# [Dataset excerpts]
::::

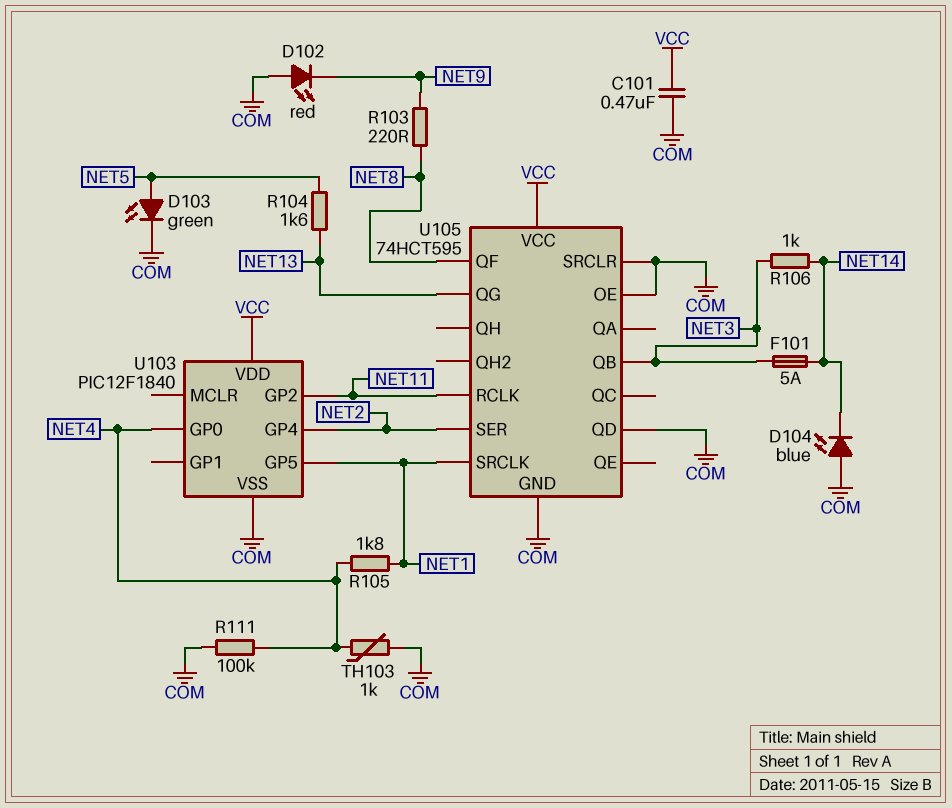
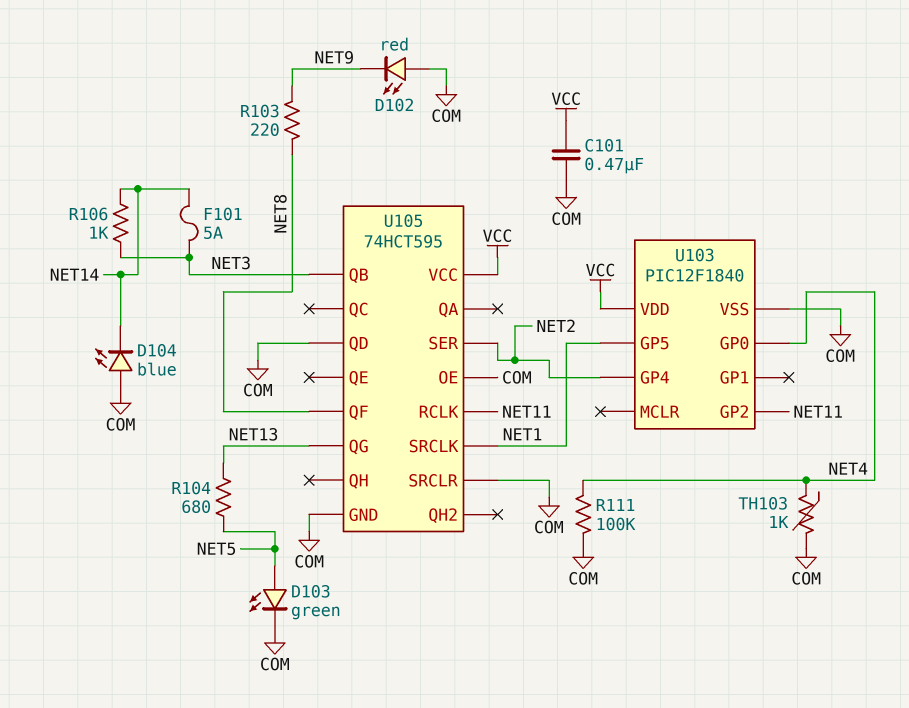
R104: 1.6k (NET5, NET13) -> 680 (NET5, NET13)
R105: 1.8k (NET1, NET4) -> none

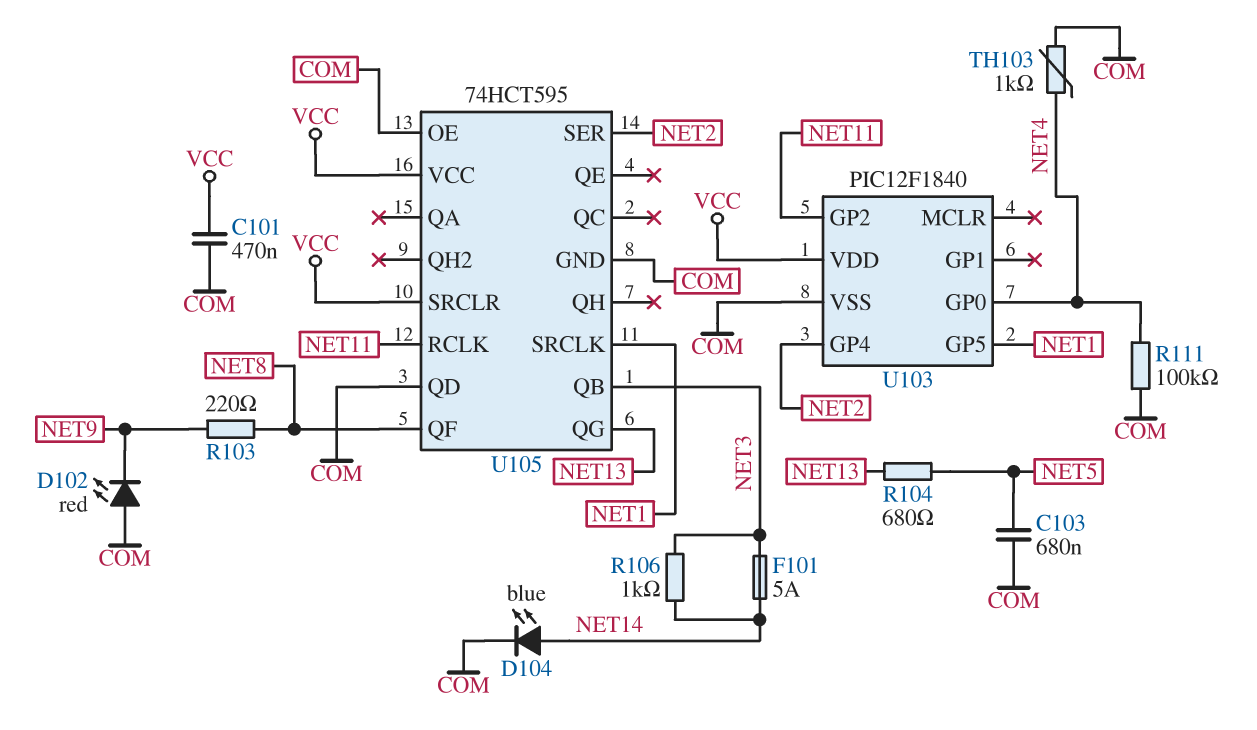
C103: none -> 680nF (COM, NET5)
D103: LED green (A NET5, K COM) -> none
D104: LED blue (A COM, K NET14) -> LED blue (A NET14, K COM)
U105 pin SRCLR: COM -> VCC

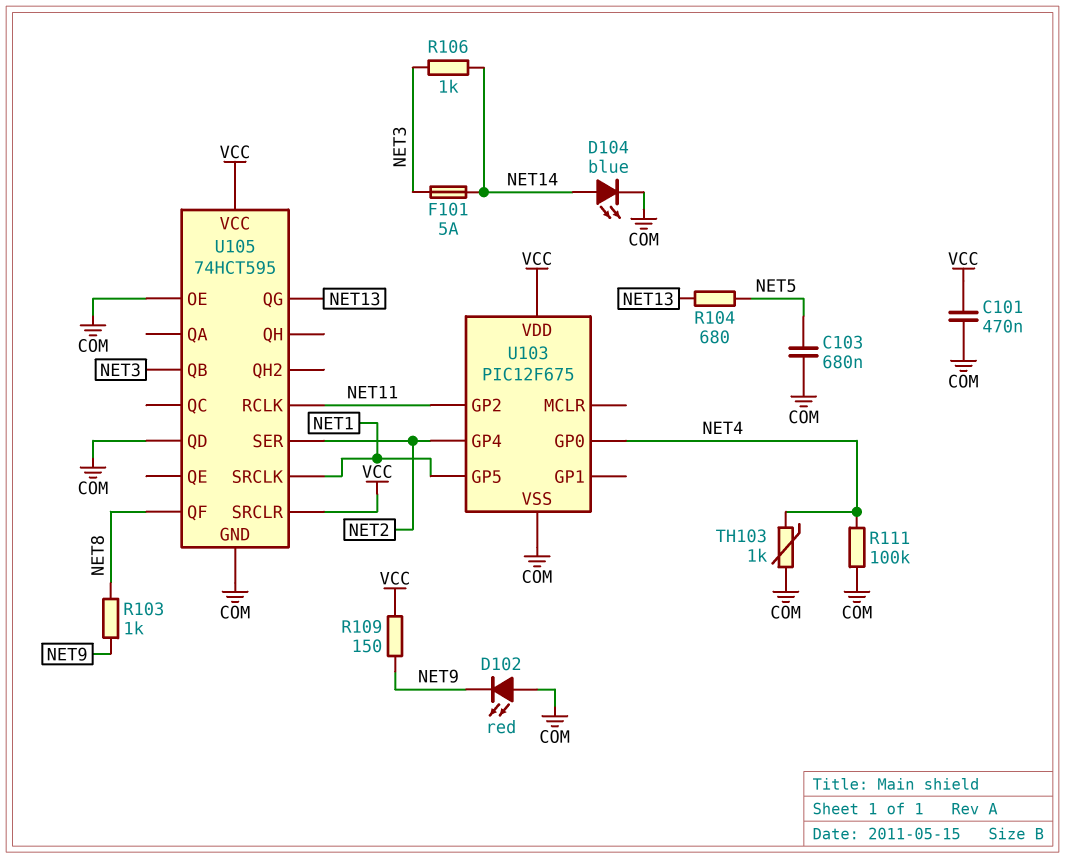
R103: 220 (NET8, NET9) -> 1k (NET8, NET9)
R109: none -> 150 (NET9, VCC)
U103: PIC12F1840 -> PIC12F675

::::

The answer must be a word-for-word copy of all the entries, containing no pictures.

# [Exercise output]
R104: 1.6k (NET5, NET13) -> 680 (NET5, NET13)
R105: 1.8k (NET1, NET4) -> none

C103: none -> 680nF (COM, NET5)
D103: LED green (A NET5, K COM) -> none
D104: LED blue (A COM, K NET14) -> LED blue (A NET14, K COM)
U105 pin SRCLR: COM -> VCC

R103: 220 (NET8, NET9) -> 1k (NET8, NET9)
R109: none -> 150 (NET9, VCC)
U103: PIC12F1840 -> PIC12F675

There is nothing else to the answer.